> [Record extracts]:

-- Opening Marker --

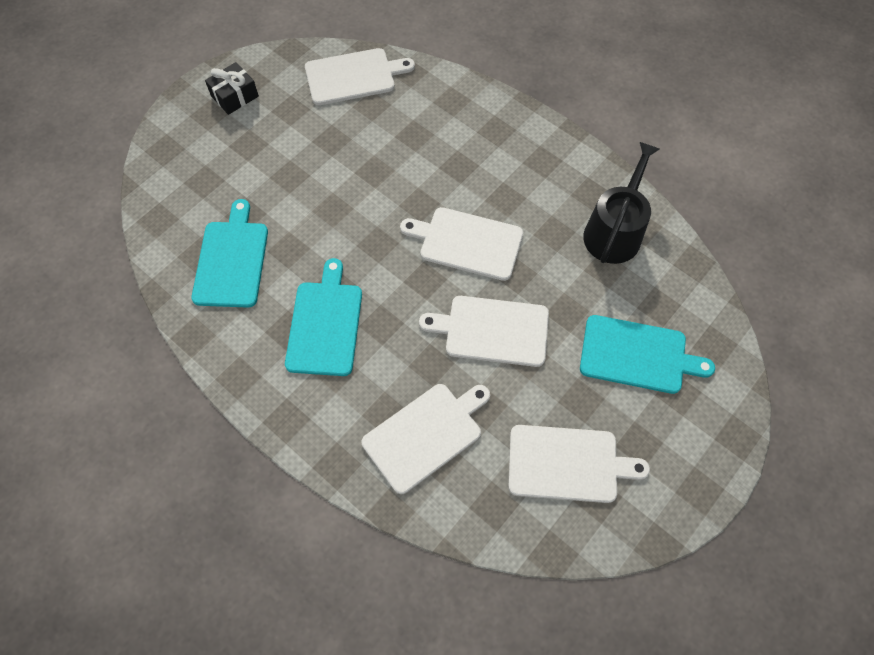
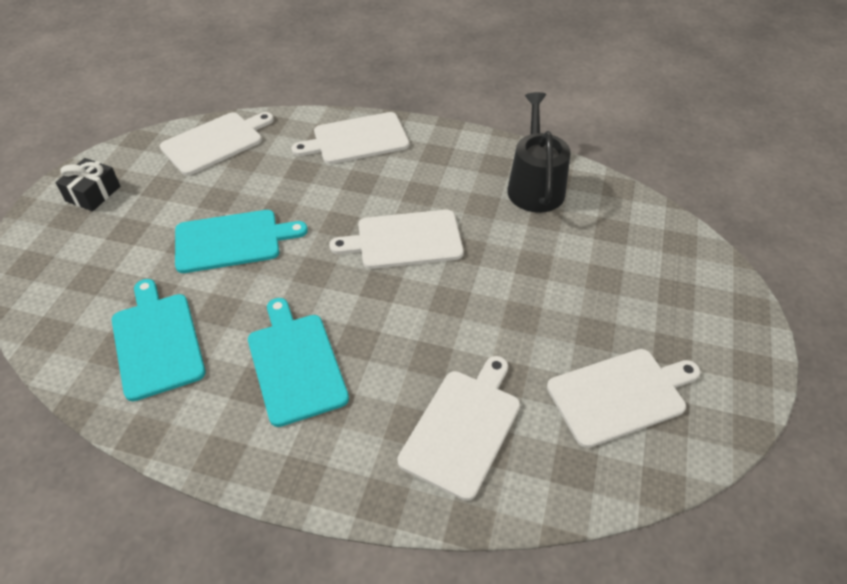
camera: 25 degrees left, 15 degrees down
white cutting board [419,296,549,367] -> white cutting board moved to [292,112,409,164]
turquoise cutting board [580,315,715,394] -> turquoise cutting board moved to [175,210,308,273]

-- Closing Marker --
-- Opening Marker --

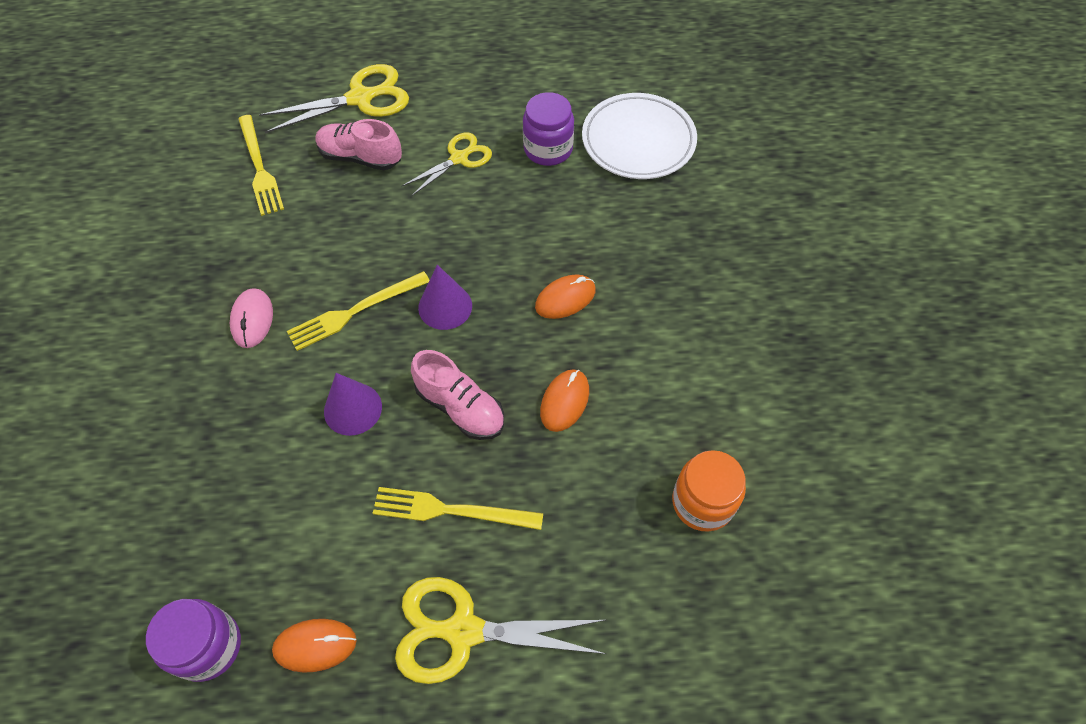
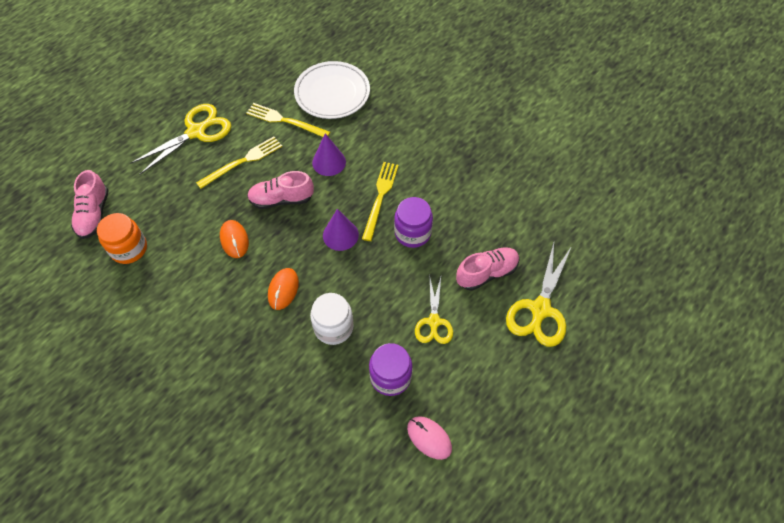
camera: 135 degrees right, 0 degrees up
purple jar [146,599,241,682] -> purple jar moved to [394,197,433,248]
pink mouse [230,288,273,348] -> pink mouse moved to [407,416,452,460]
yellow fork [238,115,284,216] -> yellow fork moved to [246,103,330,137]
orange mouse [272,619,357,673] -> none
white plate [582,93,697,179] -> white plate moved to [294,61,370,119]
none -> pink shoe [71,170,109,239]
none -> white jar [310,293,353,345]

-- Closing Marker --

> [Exercise goal]: If a line in the data holds the string "white", copy that line.

> [Final answer]:
white cutting board [419,296,549,367] -> white cutting board moved to [292,112,409,164]
white plate [582,93,697,179] -> white plate moved to [294,61,370,119]
none -> white jar [310,293,353,345]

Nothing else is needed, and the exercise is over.